::: Data records :::

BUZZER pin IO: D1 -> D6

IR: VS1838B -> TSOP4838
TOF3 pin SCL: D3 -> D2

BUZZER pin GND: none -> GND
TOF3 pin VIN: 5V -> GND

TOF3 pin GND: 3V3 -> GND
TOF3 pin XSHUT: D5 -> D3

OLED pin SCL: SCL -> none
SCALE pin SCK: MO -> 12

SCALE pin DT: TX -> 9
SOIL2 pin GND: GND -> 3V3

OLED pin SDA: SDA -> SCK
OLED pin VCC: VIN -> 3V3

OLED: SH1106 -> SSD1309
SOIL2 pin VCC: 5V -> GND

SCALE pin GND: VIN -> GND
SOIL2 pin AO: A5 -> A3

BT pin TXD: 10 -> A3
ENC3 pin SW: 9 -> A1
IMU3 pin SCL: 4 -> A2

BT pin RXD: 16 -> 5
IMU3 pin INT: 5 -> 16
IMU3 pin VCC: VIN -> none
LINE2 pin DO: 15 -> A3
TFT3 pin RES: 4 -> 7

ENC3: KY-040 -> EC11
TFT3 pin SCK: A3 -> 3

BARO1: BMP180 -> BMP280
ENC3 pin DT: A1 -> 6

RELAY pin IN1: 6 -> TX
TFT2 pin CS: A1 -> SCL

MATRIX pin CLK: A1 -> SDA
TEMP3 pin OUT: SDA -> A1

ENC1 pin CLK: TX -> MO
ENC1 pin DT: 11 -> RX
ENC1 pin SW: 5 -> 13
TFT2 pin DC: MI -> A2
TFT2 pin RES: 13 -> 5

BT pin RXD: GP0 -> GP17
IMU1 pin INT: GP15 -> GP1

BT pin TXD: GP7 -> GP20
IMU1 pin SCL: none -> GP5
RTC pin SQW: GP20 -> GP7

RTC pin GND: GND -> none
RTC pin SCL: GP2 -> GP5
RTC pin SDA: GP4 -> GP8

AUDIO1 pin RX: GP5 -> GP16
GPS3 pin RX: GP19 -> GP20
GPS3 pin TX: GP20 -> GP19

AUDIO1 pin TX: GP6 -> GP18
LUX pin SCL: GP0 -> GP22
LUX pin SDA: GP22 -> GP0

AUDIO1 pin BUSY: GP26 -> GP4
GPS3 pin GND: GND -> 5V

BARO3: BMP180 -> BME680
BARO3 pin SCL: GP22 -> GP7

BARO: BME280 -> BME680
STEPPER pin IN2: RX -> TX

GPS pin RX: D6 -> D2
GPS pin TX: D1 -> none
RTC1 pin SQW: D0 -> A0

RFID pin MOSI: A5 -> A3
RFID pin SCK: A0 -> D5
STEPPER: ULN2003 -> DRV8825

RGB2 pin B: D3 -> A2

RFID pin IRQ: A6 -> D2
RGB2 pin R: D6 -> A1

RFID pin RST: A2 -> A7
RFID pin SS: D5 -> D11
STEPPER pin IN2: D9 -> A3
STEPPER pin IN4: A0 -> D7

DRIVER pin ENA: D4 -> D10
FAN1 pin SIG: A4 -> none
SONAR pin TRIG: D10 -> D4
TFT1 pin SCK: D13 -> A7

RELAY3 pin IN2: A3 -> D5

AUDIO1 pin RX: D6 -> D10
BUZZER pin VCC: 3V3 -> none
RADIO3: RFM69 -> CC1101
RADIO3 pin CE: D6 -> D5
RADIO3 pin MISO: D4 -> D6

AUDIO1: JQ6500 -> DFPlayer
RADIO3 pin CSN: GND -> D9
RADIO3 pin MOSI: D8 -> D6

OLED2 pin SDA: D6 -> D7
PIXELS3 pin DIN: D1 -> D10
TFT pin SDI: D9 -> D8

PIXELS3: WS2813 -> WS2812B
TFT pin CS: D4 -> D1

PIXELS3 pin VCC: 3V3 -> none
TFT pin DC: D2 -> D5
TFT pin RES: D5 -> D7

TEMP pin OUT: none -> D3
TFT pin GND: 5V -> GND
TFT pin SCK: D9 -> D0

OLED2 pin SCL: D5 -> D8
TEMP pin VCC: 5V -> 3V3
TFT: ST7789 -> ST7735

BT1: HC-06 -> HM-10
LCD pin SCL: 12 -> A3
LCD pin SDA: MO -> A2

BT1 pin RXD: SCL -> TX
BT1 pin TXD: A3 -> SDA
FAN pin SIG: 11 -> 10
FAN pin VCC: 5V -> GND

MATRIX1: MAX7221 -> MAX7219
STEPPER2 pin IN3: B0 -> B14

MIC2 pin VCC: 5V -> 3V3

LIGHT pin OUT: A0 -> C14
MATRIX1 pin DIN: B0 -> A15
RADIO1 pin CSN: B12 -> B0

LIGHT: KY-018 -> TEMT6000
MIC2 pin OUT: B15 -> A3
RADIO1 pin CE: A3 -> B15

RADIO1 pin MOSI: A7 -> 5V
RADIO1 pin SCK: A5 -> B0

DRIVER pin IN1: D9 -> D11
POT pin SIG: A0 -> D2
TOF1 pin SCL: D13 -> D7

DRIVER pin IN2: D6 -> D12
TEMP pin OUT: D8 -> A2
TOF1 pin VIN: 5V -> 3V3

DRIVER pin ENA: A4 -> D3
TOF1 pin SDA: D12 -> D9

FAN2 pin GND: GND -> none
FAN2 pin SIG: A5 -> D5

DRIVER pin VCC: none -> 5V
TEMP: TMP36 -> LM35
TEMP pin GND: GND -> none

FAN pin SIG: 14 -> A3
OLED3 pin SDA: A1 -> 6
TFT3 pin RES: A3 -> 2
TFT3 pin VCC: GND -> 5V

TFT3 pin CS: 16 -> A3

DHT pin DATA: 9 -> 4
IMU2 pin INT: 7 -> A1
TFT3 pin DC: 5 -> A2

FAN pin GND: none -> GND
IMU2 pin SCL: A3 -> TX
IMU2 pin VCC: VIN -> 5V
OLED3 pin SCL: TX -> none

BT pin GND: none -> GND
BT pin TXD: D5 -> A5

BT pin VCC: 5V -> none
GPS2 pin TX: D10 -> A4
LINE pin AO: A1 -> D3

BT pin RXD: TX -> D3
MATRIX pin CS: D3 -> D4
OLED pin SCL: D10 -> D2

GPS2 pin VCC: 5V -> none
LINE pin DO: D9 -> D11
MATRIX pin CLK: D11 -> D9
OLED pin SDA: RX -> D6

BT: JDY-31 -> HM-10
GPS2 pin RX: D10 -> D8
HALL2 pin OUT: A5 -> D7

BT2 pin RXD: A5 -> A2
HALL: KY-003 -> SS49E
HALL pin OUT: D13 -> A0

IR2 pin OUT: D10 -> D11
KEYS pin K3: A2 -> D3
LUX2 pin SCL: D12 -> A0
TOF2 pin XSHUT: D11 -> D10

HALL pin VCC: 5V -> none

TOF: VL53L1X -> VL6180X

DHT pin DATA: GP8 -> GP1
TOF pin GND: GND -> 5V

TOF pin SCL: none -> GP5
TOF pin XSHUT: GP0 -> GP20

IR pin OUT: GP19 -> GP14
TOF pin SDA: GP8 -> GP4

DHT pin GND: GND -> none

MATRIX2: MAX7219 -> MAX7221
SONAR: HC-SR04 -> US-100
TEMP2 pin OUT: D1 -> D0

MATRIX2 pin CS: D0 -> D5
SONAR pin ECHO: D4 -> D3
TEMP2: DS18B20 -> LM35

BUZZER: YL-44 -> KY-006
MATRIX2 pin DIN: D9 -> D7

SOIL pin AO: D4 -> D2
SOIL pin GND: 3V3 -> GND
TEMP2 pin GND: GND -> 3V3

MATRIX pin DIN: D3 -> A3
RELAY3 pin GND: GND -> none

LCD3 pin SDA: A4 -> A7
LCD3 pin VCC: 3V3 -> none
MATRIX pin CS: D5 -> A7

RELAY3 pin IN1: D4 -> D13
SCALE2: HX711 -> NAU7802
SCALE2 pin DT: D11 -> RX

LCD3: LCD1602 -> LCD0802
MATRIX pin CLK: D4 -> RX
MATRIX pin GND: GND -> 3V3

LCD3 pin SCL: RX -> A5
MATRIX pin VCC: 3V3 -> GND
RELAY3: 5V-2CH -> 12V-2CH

:::

-- Assignment --
Please print the material above exactly as it appears, from its first line through the line containing "STEPPER pin IN4: A0 -> D7", inclusive, and stop there.

-- Output of the exercise --
BUZZER pin IO: D1 -> D6

IR: VS1838B -> TSOP4838
TOF3 pin SCL: D3 -> D2

BUZZER pin GND: none -> GND
TOF3 pin VIN: 5V -> GND

TOF3 pin GND: 3V3 -> GND
TOF3 pin XSHUT: D5 -> D3

OLED pin SCL: SCL -> none
SCALE pin SCK: MO -> 12

SCALE pin DT: TX -> 9
SOIL2 pin GND: GND -> 3V3

OLED pin SDA: SDA -> SCK
OLED pin VCC: VIN -> 3V3

OLED: SH1106 -> SSD1309
SOIL2 pin VCC: 5V -> GND

SCALE pin GND: VIN -> GND
SOIL2 pin AO: A5 -> A3

BT pin TXD: 10 -> A3
ENC3 pin SW: 9 -> A1
IMU3 pin SCL: 4 -> A2

BT pin RXD: 16 -> 5
IMU3 pin INT: 5 -> 16
IMU3 pin VCC: VIN -> none
LINE2 pin DO: 15 -> A3
TFT3 pin RES: 4 -> 7

ENC3: KY-040 -> EC11
TFT3 pin SCK: A3 -> 3

BARO1: BMP180 -> BMP280
ENC3 pin DT: A1 -> 6

RELAY pin IN1: 6 -> TX
TFT2 pin CS: A1 -> SCL

MATRIX pin CLK: A1 -> SDA
TEMP3 pin OUT: SDA -> A1

ENC1 pin CLK: TX -> MO
ENC1 pin DT: 11 -> RX
ENC1 pin SW: 5 -> 13
TFT2 pin DC: MI -> A2
TFT2 pin RES: 13 -> 5

BT pin RXD: GP0 -> GP17
IMU1 pin INT: GP15 -> GP1

BT pin TXD: GP7 -> GP20
IMU1 pin SCL: none -> GP5
RTC pin SQW: GP20 -> GP7

RTC pin GND: GND -> none
RTC pin SCL: GP2 -> GP5
RTC pin SDA: GP4 -> GP8

AUDIO1 pin RX: GP5 -> GP16
GPS3 pin RX: GP19 -> GP20
GPS3 pin TX: GP20 -> GP19

AUDIO1 pin TX: GP6 -> GP18
LUX pin SCL: GP0 -> GP22
LUX pin SDA: GP22 -> GP0

AUDIO1 pin BUSY: GP26 -> GP4
GPS3 pin GND: GND -> 5V

BARO3: BMP180 -> BME680
BARO3 pin SCL: GP22 -> GP7

BARO: BME280 -> BME680
STEPPER pin IN2: RX -> TX

GPS pin RX: D6 -> D2
GPS pin TX: D1 -> none
RTC1 pin SQW: D0 -> A0

RFID pin MOSI: A5 -> A3
RFID pin SCK: A0 -> D5
STEPPER: ULN2003 -> DRV8825

RGB2 pin B: D3 -> A2

RFID pin IRQ: A6 -> D2
RGB2 pin R: D6 -> A1

RFID pin RST: A2 -> A7
RFID pin SS: D5 -> D11
STEPPER pin IN2: D9 -> A3
STEPPER pin IN4: A0 -> D7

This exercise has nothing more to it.